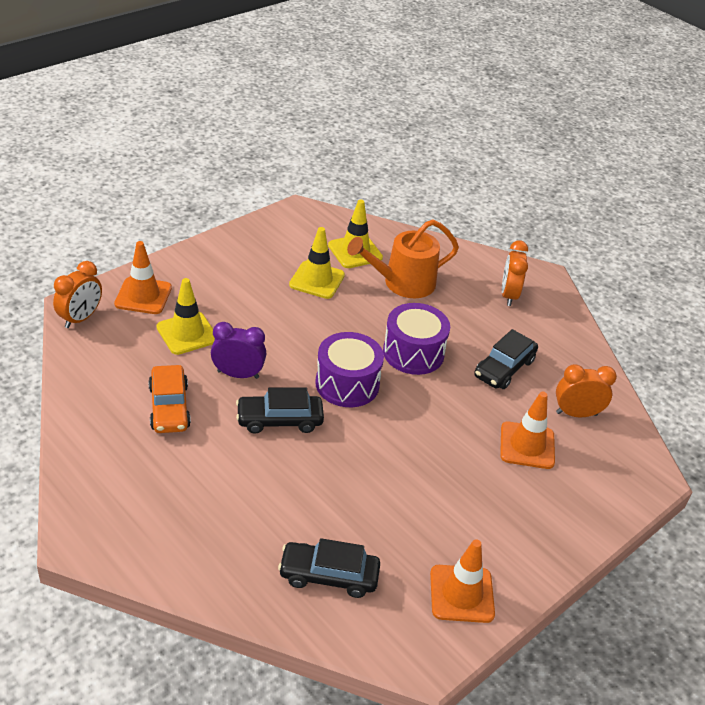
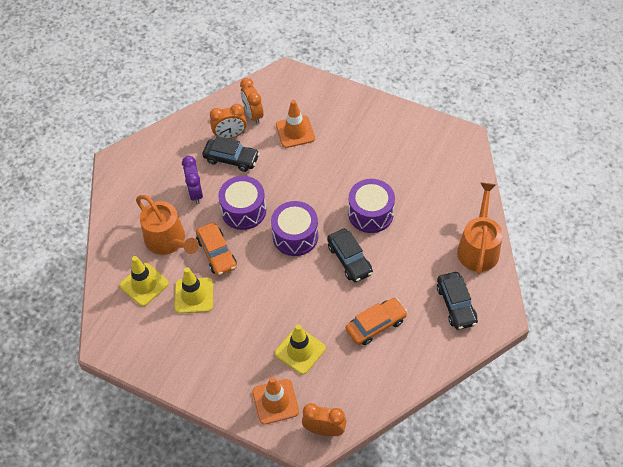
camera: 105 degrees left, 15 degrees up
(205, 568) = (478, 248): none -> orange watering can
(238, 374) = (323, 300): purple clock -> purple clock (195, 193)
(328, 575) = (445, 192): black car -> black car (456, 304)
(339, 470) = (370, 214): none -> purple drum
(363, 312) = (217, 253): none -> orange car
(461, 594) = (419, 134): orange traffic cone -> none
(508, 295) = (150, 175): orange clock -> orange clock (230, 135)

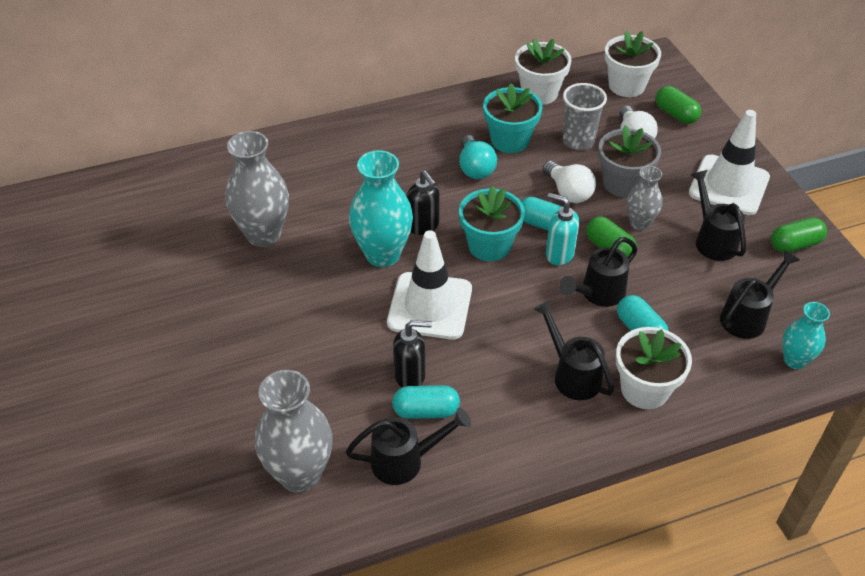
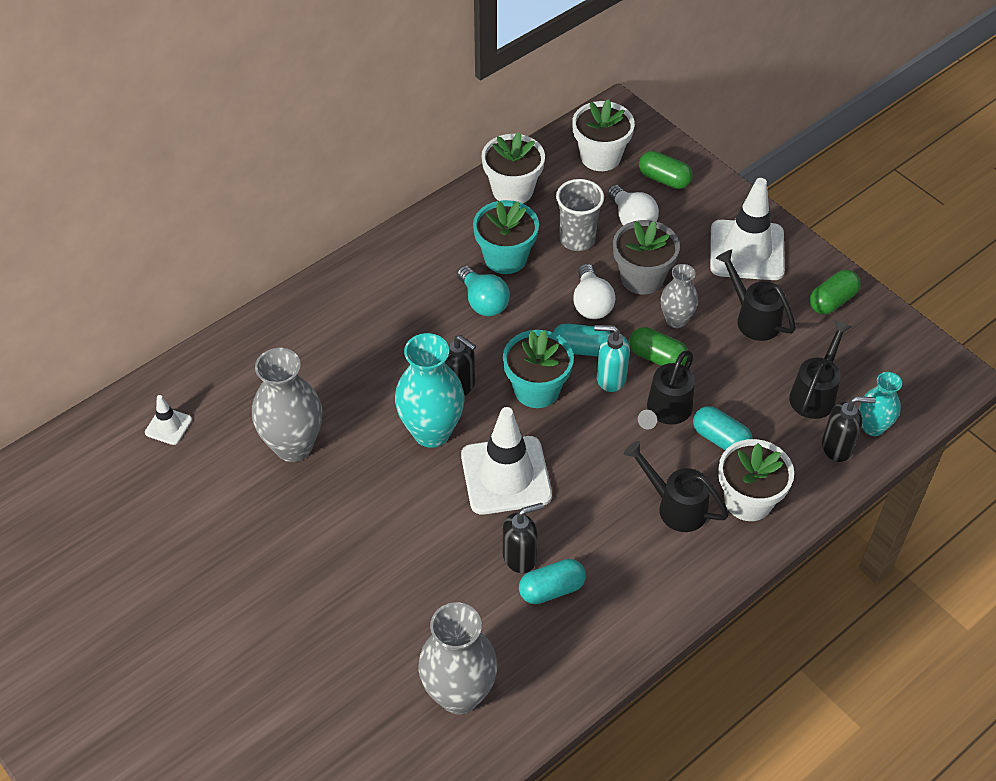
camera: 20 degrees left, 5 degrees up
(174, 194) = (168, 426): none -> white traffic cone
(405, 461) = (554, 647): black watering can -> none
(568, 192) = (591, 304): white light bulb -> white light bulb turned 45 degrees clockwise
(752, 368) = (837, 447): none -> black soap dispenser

---*---

* DESCRIPTION OF THE TASK: Using the listing, filter for "purple" and return the matching lines.

* RESULT BELOW:
(238, 374) = (323, 300): purple clock -> purple clock (195, 193)
(339, 470) = (370, 214): none -> purple drum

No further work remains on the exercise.